**PROBLEM TO SOLVE**
Reproduce all of the records below line for line, keeping every character unchanged.

-------

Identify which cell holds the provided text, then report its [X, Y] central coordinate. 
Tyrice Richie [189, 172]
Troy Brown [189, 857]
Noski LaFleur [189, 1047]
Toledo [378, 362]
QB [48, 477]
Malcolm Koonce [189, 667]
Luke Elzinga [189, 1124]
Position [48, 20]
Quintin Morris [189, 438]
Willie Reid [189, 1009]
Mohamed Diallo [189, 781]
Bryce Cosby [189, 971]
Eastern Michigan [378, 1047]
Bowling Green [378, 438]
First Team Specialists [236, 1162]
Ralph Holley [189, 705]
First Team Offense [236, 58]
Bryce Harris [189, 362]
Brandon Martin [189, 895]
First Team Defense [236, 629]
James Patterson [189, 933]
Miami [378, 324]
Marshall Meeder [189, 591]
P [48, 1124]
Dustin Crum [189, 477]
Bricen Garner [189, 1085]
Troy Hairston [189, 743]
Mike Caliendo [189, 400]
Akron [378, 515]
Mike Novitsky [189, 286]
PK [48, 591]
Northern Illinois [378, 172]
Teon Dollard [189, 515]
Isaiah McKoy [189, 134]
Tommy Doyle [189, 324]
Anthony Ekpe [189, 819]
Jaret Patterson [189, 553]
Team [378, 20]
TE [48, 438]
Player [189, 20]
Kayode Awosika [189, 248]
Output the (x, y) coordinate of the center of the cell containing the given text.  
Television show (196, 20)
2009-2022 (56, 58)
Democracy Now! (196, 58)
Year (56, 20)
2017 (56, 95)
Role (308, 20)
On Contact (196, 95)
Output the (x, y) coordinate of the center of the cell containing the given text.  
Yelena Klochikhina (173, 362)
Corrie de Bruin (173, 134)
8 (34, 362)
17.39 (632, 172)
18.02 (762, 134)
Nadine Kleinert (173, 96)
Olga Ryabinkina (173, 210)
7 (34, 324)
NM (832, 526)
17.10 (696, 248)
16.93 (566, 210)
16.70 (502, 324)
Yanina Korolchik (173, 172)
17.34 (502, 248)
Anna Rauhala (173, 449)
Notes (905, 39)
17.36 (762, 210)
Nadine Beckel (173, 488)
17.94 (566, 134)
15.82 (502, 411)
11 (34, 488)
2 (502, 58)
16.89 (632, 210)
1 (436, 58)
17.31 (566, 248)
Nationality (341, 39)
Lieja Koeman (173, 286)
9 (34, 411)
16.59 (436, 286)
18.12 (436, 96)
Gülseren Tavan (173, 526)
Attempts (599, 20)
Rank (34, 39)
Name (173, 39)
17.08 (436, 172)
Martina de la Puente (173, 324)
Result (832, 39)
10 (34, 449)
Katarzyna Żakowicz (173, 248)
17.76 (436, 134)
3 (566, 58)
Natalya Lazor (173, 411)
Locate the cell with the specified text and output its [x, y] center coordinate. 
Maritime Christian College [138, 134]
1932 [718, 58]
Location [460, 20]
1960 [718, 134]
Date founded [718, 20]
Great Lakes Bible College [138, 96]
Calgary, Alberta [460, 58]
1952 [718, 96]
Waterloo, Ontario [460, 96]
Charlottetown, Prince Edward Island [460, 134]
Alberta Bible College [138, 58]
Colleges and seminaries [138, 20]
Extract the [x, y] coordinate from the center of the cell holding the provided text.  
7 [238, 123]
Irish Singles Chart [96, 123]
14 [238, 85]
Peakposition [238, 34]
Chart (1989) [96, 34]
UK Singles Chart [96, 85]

-------

**SOLUTION TO THIS EXERCISE**
Identify which cell holds the provided text, then report its [X, Y] central coordinate. 
Tyrice Richie [189, 172]
Troy Brown [189, 857]
Noski LaFleur [189, 1047]
Toledo [378, 362]
QB [48, 477]
Malcolm Koonce [189, 667]
Luke Elzinga [189, 1124]
Position [48, 20]
Quintin Morris [189, 438]
Willie Reid [189, 1009]
Mohamed Diallo [189, 781]
Bryce Cosby [189, 971]
Eastern Michigan [378, 1047]
Bowling Green [378, 438]
First Team Specialists [236, 1162]
Ralph Holley [189, 705]
First Team Offense [236, 58]
Bryce Harris [189, 362]
Brandon Martin [189, 895]
First Team Defense [236, 629]
James Patterson [189, 933]
Miami [378, 324]
Marshall Meeder [189, 591]
P [48, 1124]
Dustin Crum [189, 477]
Bricen Garner [189, 1085]
Troy Hairston [189, 743]
Mike Caliendo [189, 400]
Akron [378, 515]
Mike Novitsky [189, 286]
PK [48, 591]
Northern Illinois [378, 172]
Teon Dollard [189, 515]
Isaiah McKoy [189, 134]
Tommy Doyle [189, 324]
Anthony Ekpe [189, 819]
Jaret Patterson [189, 553]
Team [378, 20]
TE [48, 438]
Player [189, 20]
Kayode Awosika [189, 248]
Output the (x, y) coordinate of the center of the cell containing the given text.  
Television show (196, 20)
2009-2022 (56, 58)
Democracy Now! (196, 58)
Year (56, 20)
2017 (56, 95)
Role (308, 20)
On Contact (196, 95)
Output the (x, y) coordinate of the center of the cell containing the given text.  
Yelena Klochikhina (173, 362)
Corrie de Bruin (173, 134)
8 (34, 362)
17.39 (632, 172)
18.02 (762, 134)
Nadine Kleinert (173, 96)
Olga Ryabinkina (173, 210)
7 (34, 324)
NM (832, 526)
17.10 (696, 248)
16.93 (566, 210)
16.70 (502, 324)
Yanina Korolchik (173, 172)
17.34 (502, 248)
Anna Rauhala (173, 449)
Notes (905, 39)
17.36 (762, 210)
Nadine Beckel (173, 488)
17.94 (566, 134)
15.82 (502, 411)
11 (34, 488)
2 (502, 58)
16.89 (632, 210)
1 (436, 58)
17.31 (566, 248)
Nationality (341, 39)
Lieja Koeman (173, 286)
9 (34, 411)
16.59 (436, 286)
18.12 (436, 96)
Gülseren Tavan (173, 526)
Attempts (599, 20)
Rank (34, 39)
Name (173, 39)
17.08 (436, 172)
Martina de la Puente (173, 324)
Result (832, 39)
10 (34, 449)
Katarzyna Żakowicz (173, 248)
17.76 (436, 134)
3 (566, 58)
Natalya Lazor (173, 411)
Locate the cell with the specified text and output its [x, y] center coordinate. 
Maritime Christian College [138, 134]
1932 [718, 58]
Location [460, 20]
1960 [718, 134]
Date founded [718, 20]
Great Lakes Bible College [138, 96]
Calgary, Alberta [460, 58]
1952 [718, 96]
Waterloo, Ontario [460, 96]
Charlottetown, Prince Edward Island [460, 134]
Alberta Bible College [138, 58]
Colleges and seminaries [138, 20]
Extract the [x, y] coordinate from the center of the cell holding the provided text.  
7 [238, 123]
Irish Singles Chart [96, 123]
14 [238, 85]
Peakposition [238, 34]
Chart (1989) [96, 34]
UK Singles Chart [96, 85]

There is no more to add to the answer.